What this task involves — From the listing below, work out how many lines contain "camera"; the answer is that number and nothing more.

··········

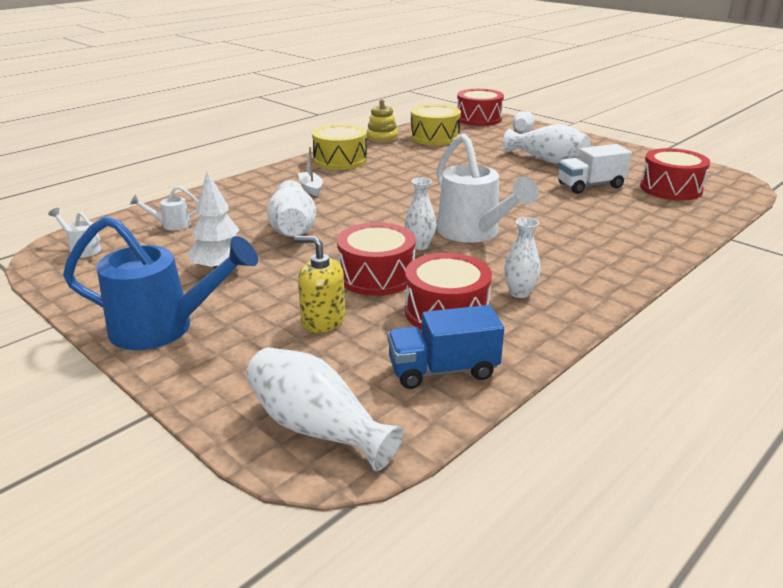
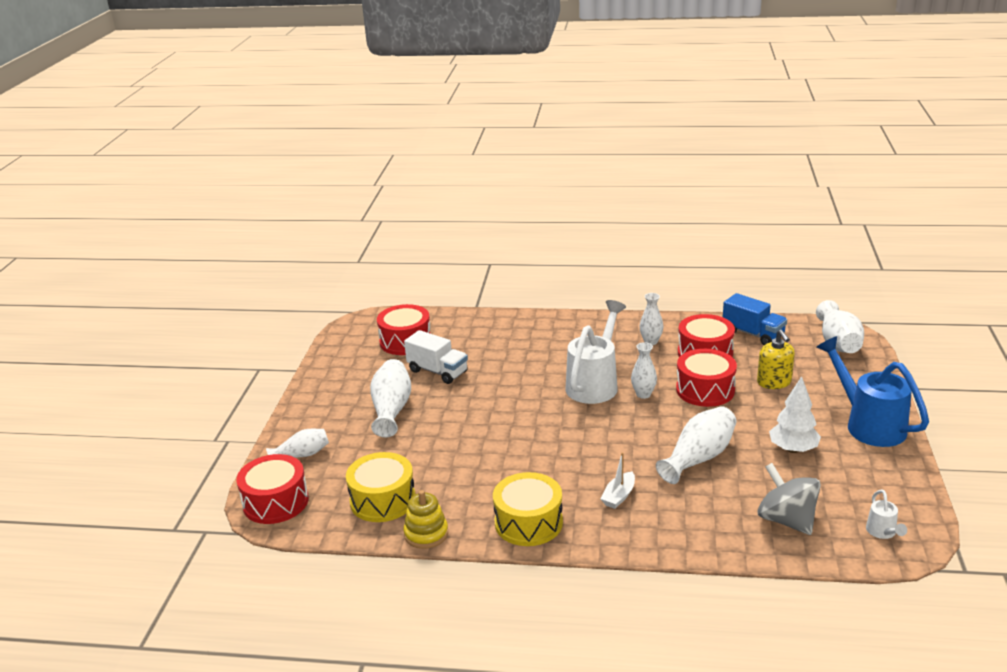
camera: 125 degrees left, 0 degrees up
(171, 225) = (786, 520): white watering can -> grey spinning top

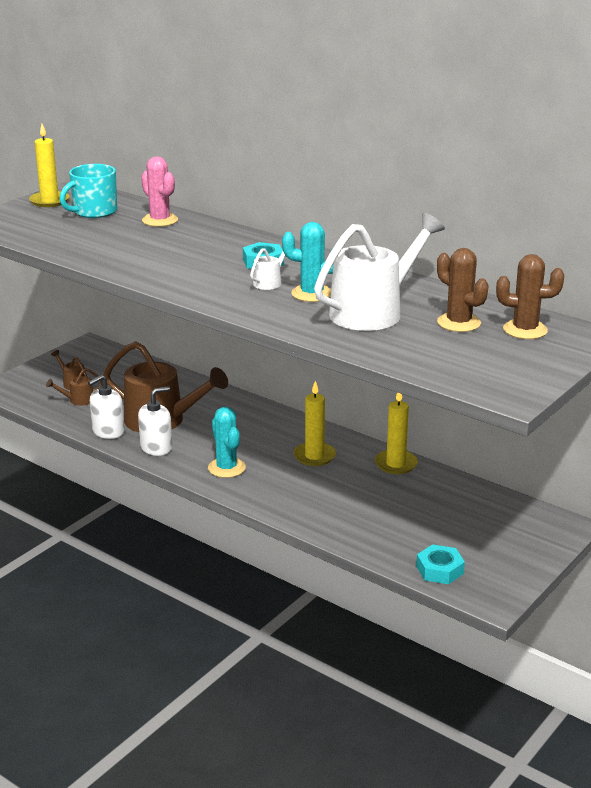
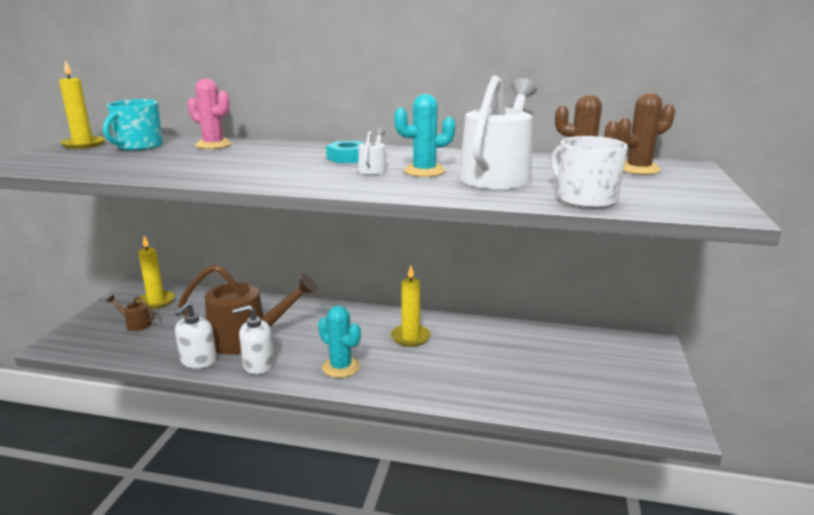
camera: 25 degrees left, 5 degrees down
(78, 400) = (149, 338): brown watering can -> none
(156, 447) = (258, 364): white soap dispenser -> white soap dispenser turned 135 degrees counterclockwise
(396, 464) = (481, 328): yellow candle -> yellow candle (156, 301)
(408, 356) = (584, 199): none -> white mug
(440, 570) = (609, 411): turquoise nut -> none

··········

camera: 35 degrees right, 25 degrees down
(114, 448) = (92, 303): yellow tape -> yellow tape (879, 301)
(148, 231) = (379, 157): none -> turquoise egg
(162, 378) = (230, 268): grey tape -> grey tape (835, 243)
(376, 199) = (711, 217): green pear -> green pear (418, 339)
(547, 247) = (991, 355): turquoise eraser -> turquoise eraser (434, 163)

··········

Task solution — 3